**Dataset content**:
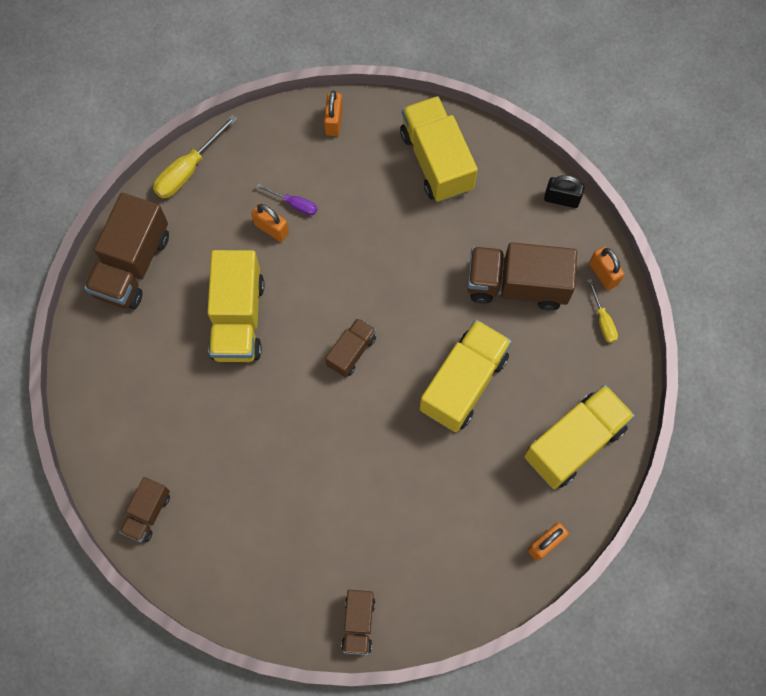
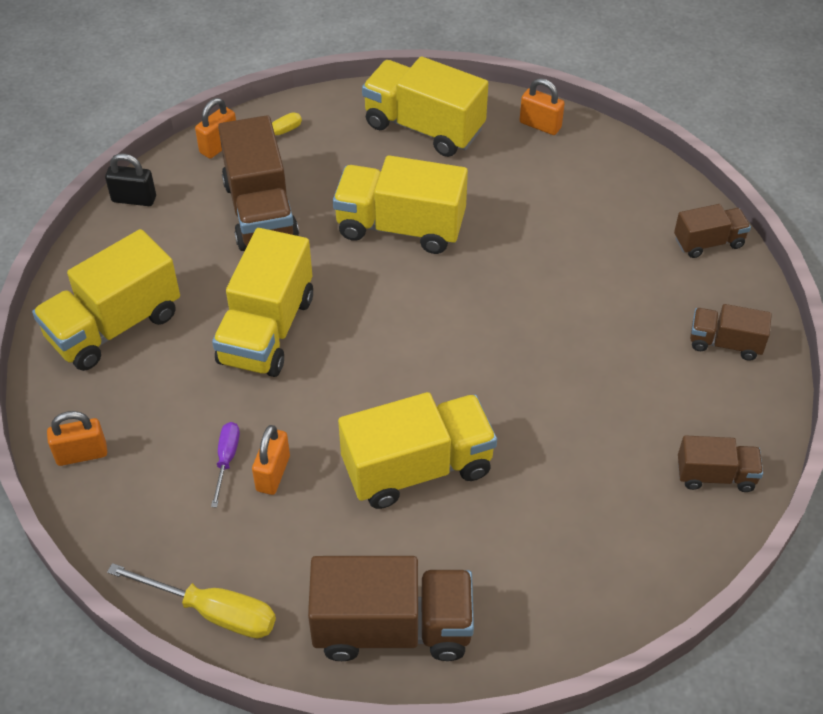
camera: 110 degrees left, 20 degrees down
(351, 351) = (409, 337): brown truck -> brown truck (725, 343)
(395, 258) = (267, 330): none -> yellow truck
(561, 199) = (134, 199): black padlock -> black padlock turned 75 degrees counterclockwise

**Task instructions**:
Only the lines from the one holding "(351, 351) = (409, 337): brown" to the end of the listing are to be written out, word for word.

**Task solution**:
(351, 351) = (409, 337): brown truck -> brown truck (725, 343)
(395, 258) = (267, 330): none -> yellow truck
(561, 199) = (134, 199): black padlock -> black padlock turned 75 degrees counterclockwise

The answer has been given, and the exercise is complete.